▶ _What to work on_: Would you return, word for word, the lines of the data below from the line with "red dice: 3 -> 2" through the line with "yellow phone: 3 -> 0", and no others?

▼

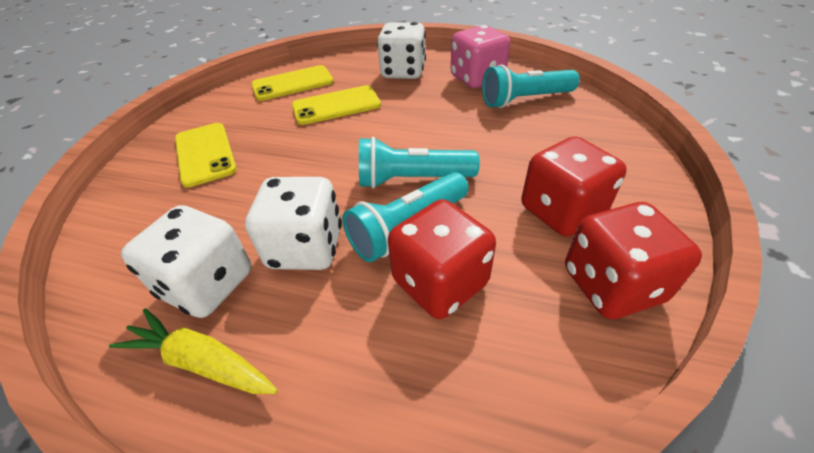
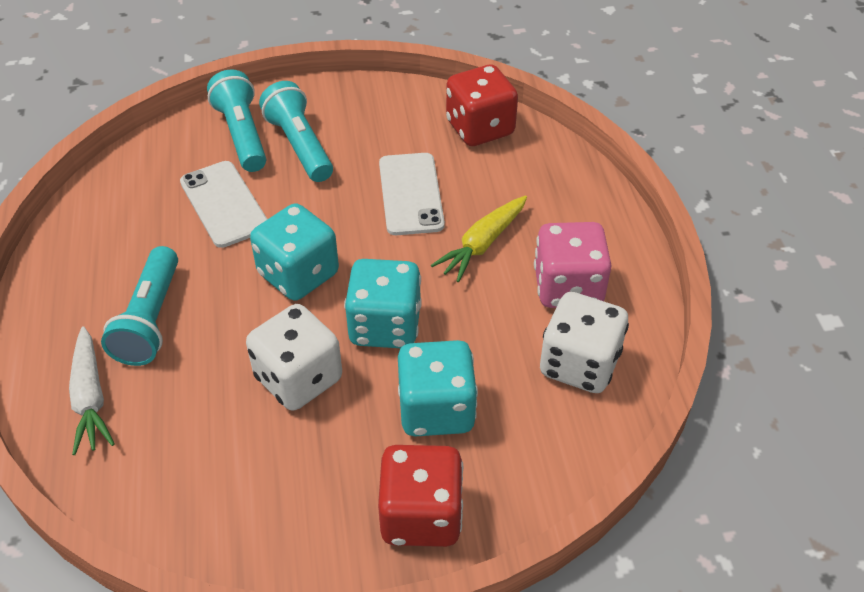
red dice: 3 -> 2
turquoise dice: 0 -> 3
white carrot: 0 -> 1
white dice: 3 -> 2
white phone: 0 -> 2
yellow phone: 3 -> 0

▲
▼

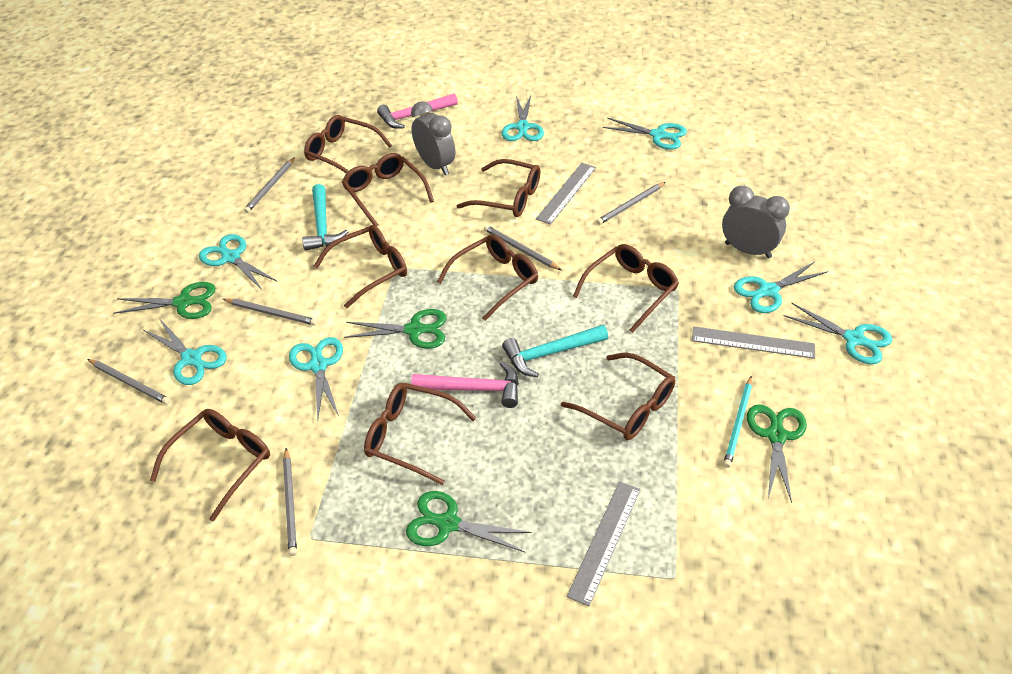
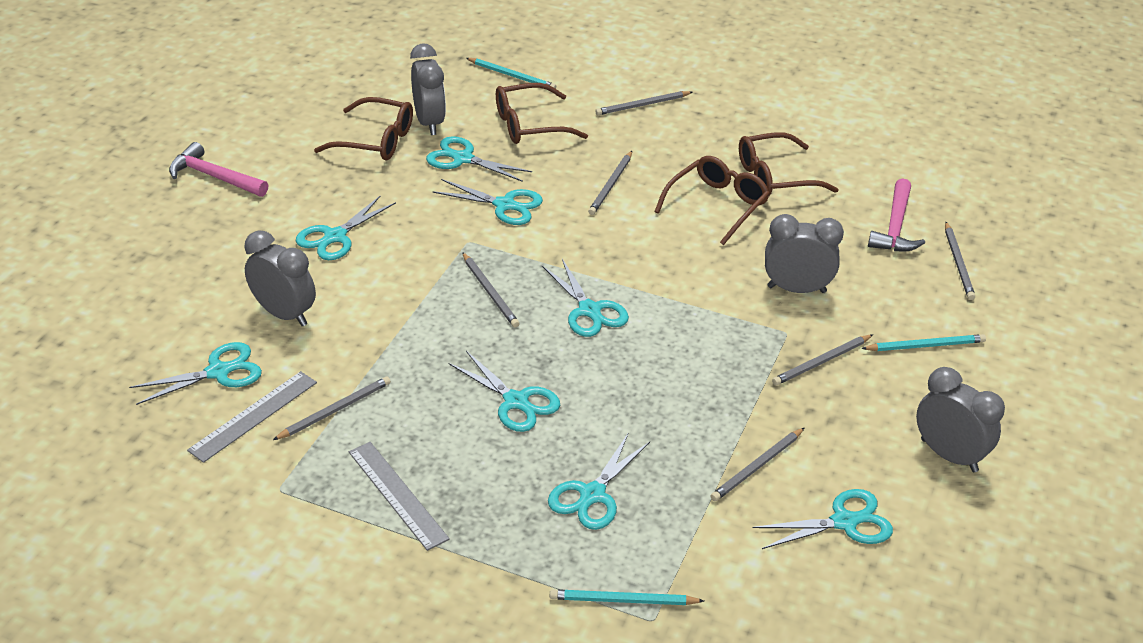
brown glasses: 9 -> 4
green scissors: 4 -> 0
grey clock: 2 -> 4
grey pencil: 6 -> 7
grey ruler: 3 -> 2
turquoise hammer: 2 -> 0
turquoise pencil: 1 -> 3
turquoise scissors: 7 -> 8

▲

▶ _Output of the task_:
red dice: 3 -> 2
turquoise dice: 0 -> 3
white carrot: 0 -> 1
white dice: 3 -> 2
white phone: 0 -> 2
yellow phone: 3 -> 0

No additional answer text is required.